ACTION ITEM
Leave the images aside and output every entry exactly.

Image change detection data
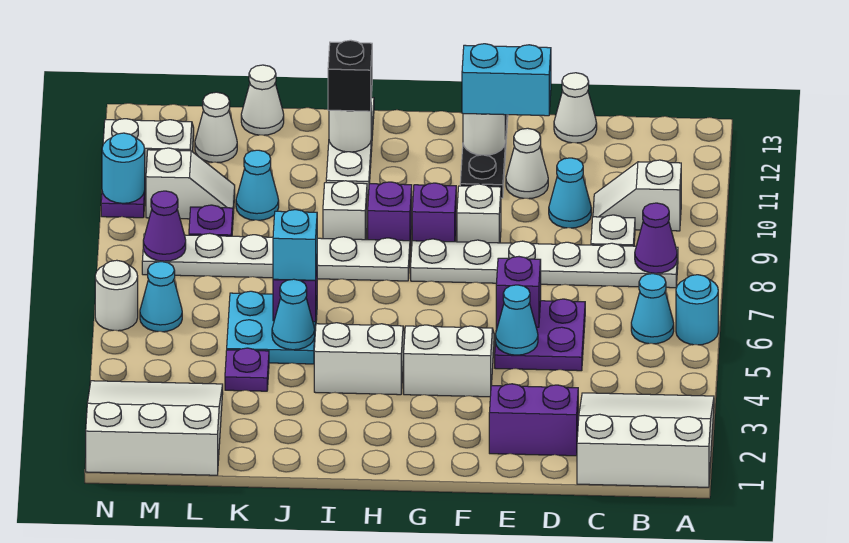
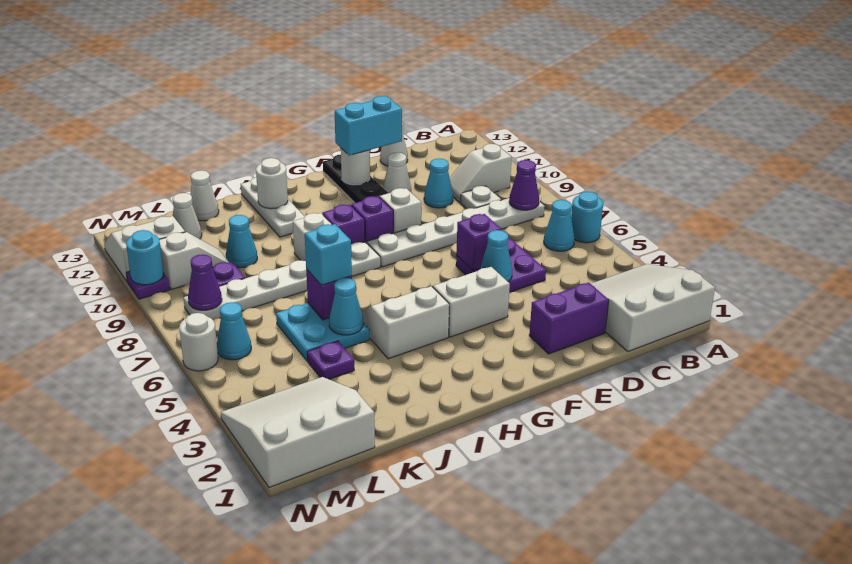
black brick I12 level 3 -> none

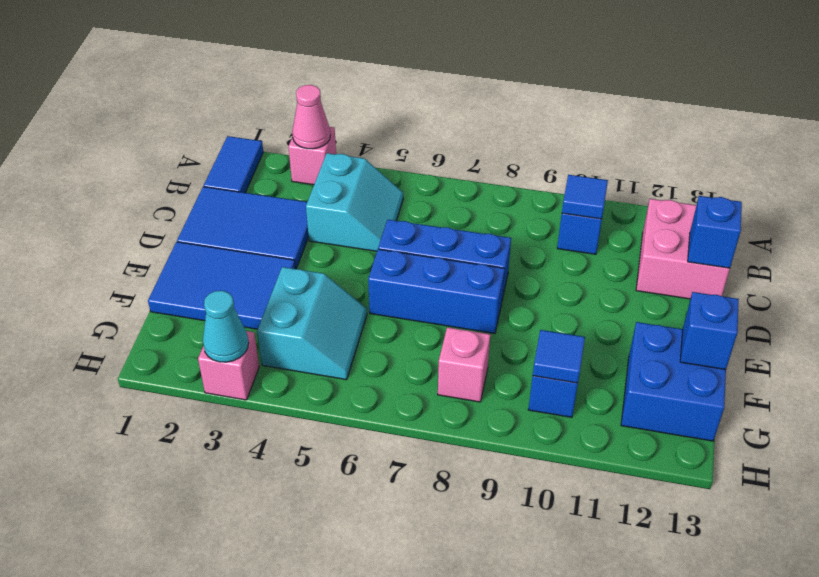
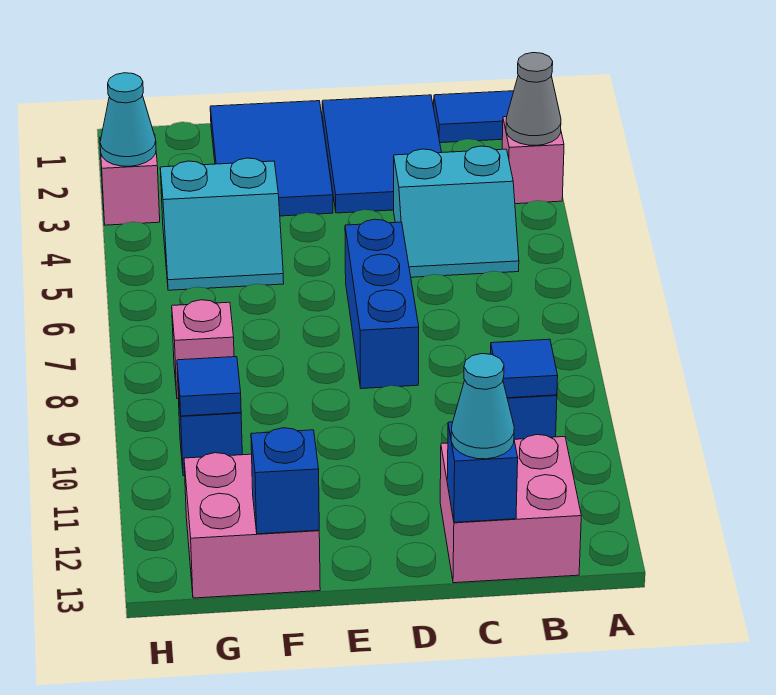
pink cone A3 level 2 -> grey cone A3 level 2
none -> cyan cone C13 level 3
blue brick E6:E8 level 1 -> none
blue brick F12:G13 level 1 -> pink brick F12:G13 level 1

PROBLEM SOLUTION
black brick I12 level 3 -> none

pink cone A3 level 2 -> grey cone A3 level 2
none -> cyan cone C13 level 3
blue brick E6:E8 level 1 -> none
blue brick F12:G13 level 1 -> pink brick F12:G13 level 1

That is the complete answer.